# [Work to be completed]
Only the lines from the one with "pink cup: 3 -> 1" to the end of the data below should be returned, each exactly as it stands.

Provided entries: Begin

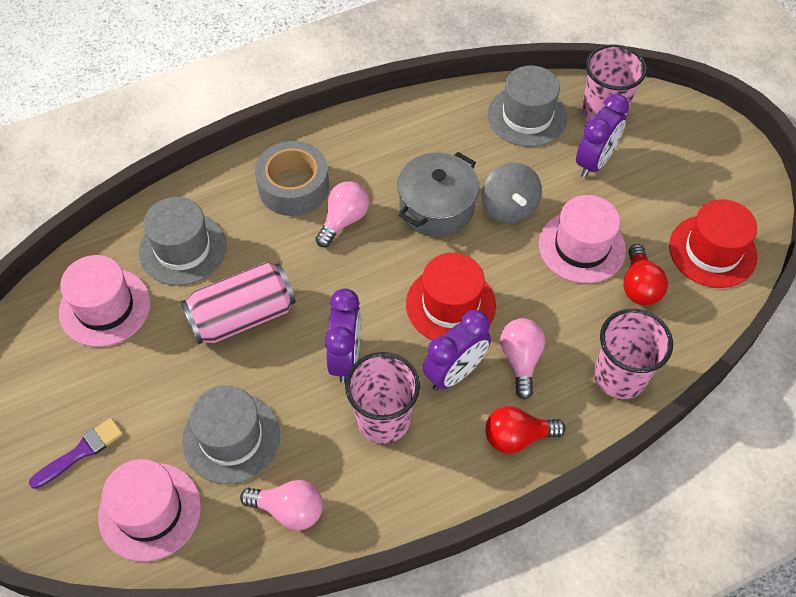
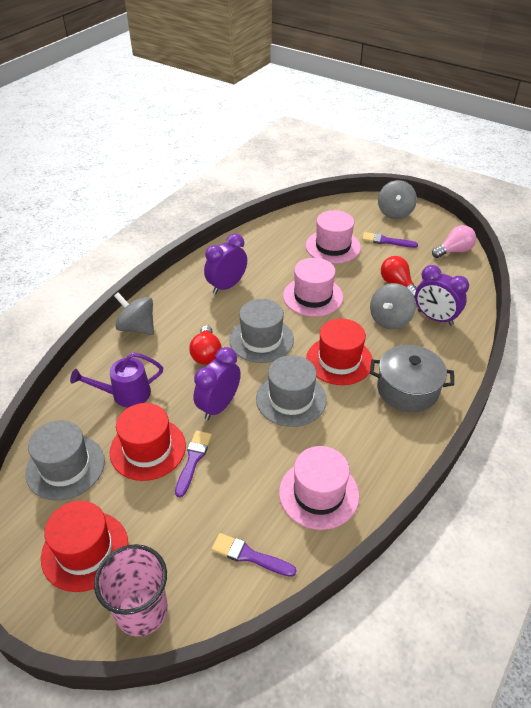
grey spinning top: 1 -> 3
grey tape: 1 -> 0
pink can: 1 -> 0
pink cup: 3 -> 1
pink light bulb: 3 -> 1
purple brush: 1 -> 3
purple watering can: 0 -> 1
red hat: 2 -> 3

Provided entries: End

# [Output for this exercise]
pink cup: 3 -> 1
pink light bulb: 3 -> 1
purple brush: 1 -> 3
purple watering can: 0 -> 1
red hat: 2 -> 3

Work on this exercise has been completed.